#### REQUEST
The records below need to come back exactly as they are, pictures omitted.

LISTED ENTRIES: Begin

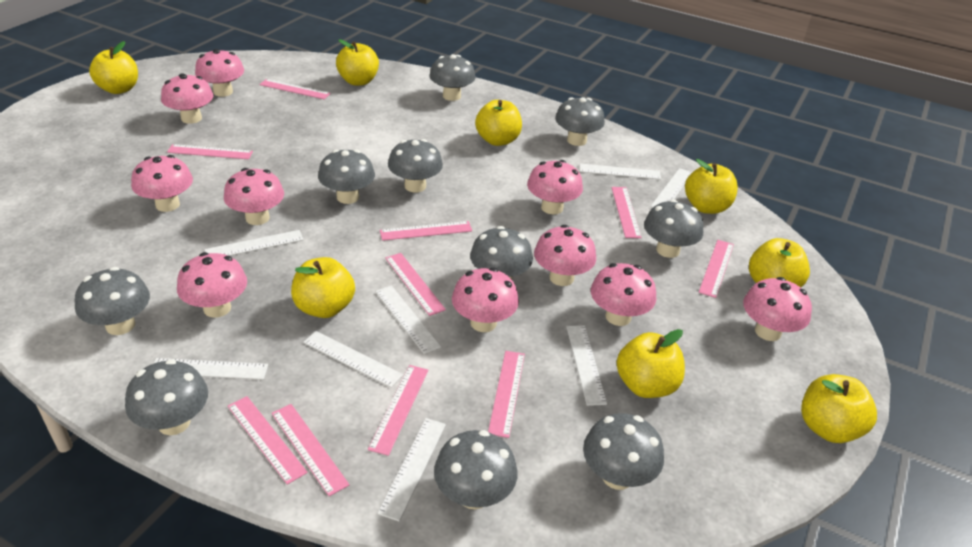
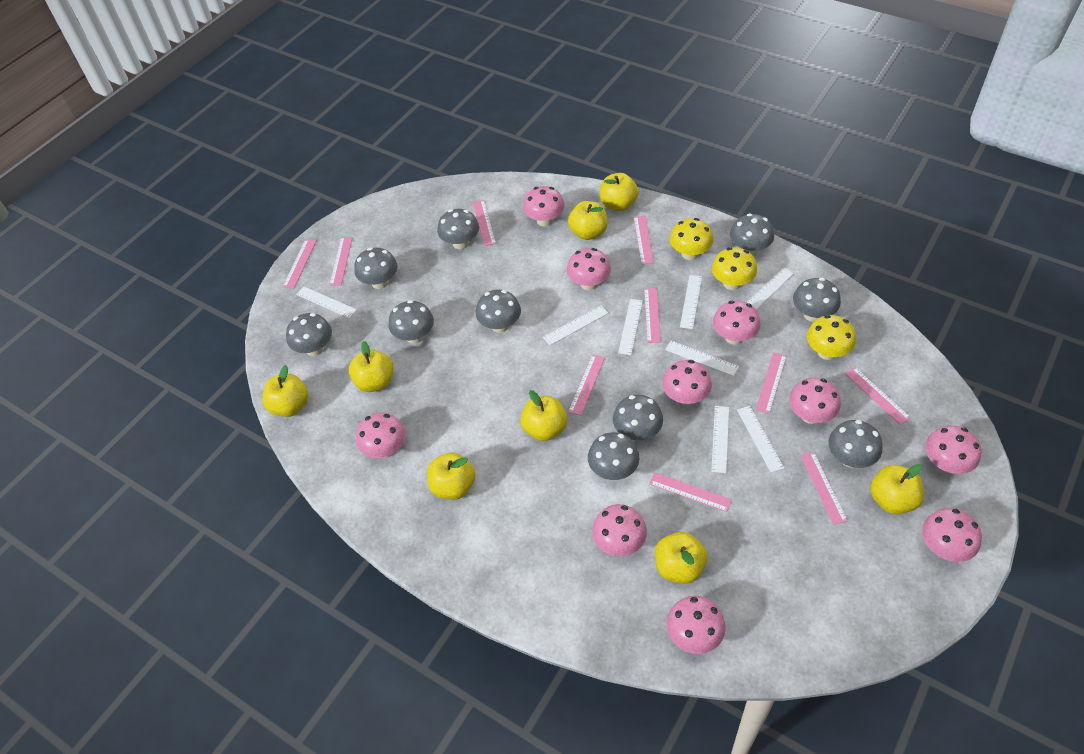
yellow mushroom: 0 -> 3

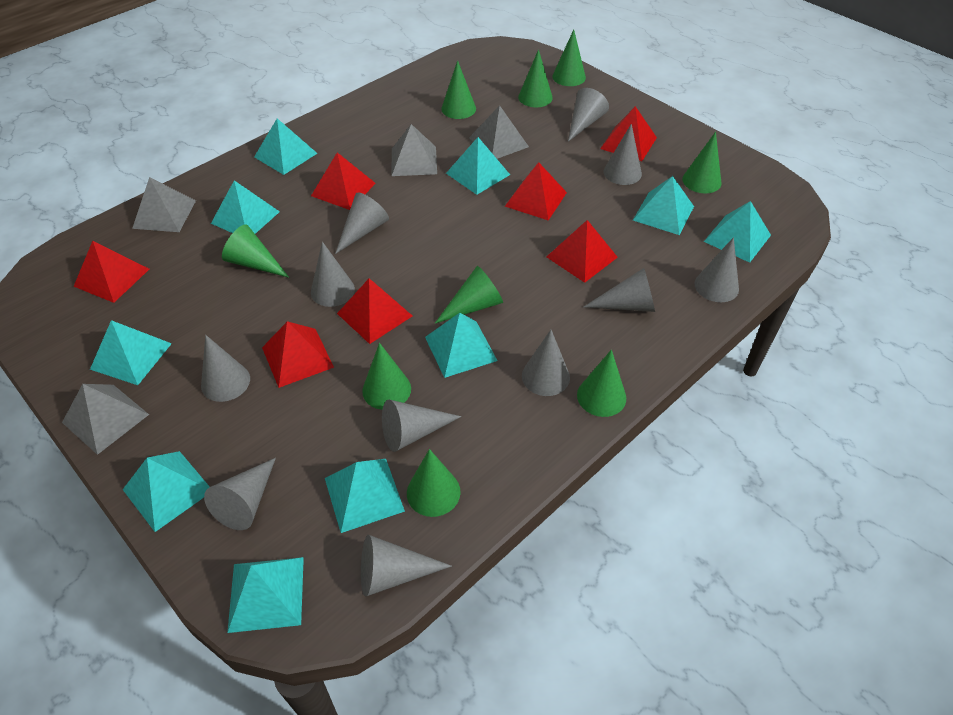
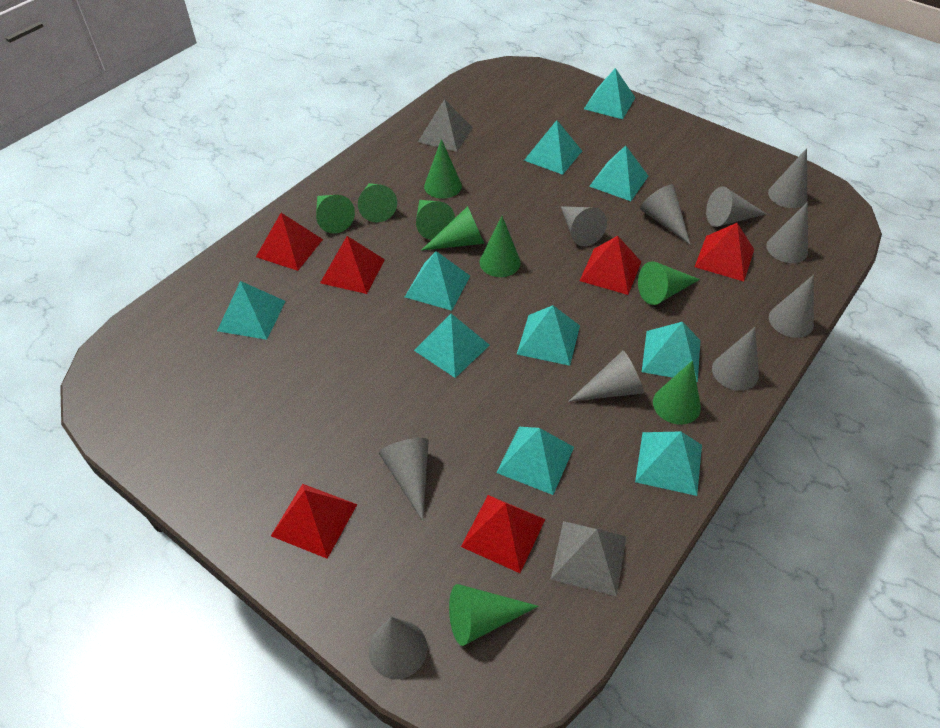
grey cone: 11 -> 10
grey pyramid: 4 -> 2
red pyramid: 7 -> 6

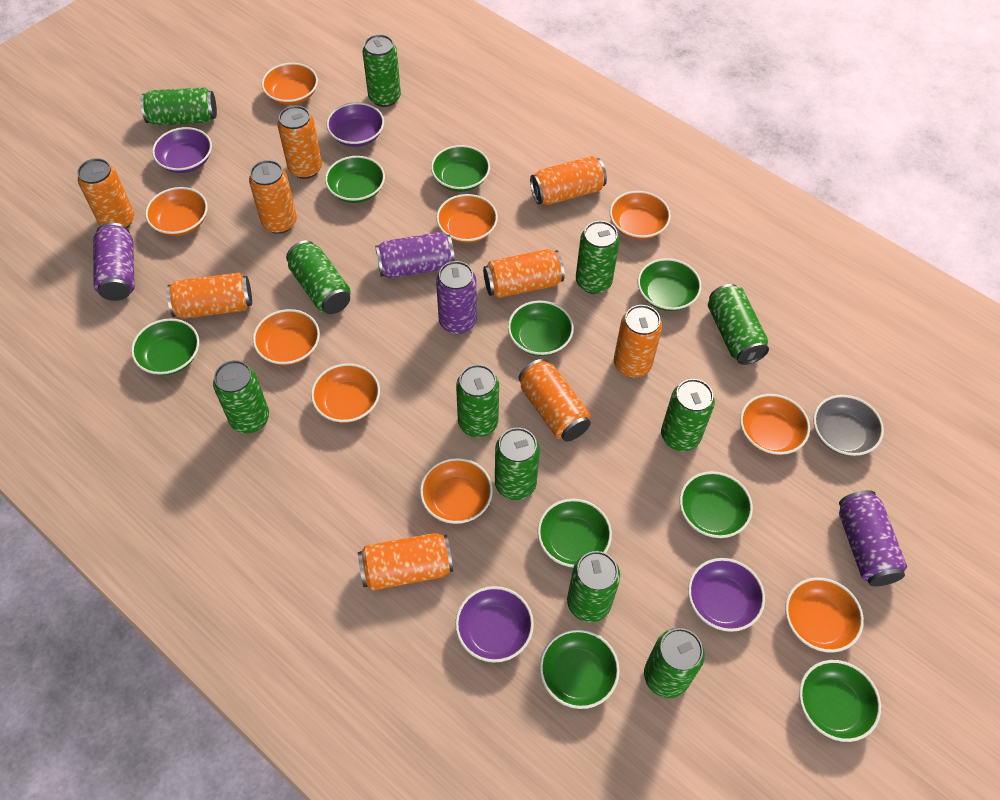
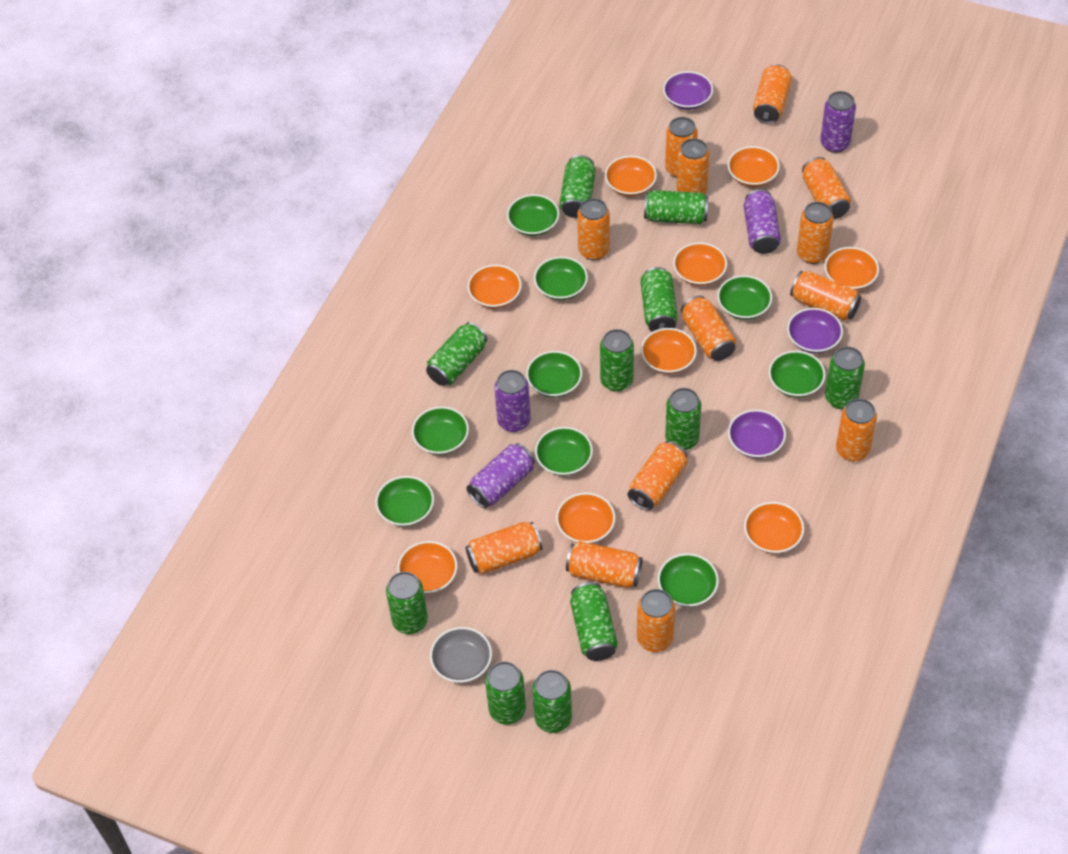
orange can: 9 -> 13
purple bowl: 4 -> 3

LISTED ENTRIES: End

#### EXERCISE RESULT
yellow mushroom: 0 -> 3

grey cone: 11 -> 10
grey pyramid: 4 -> 2
red pyramid: 7 -> 6

orange can: 9 -> 13
purple bowl: 4 -> 3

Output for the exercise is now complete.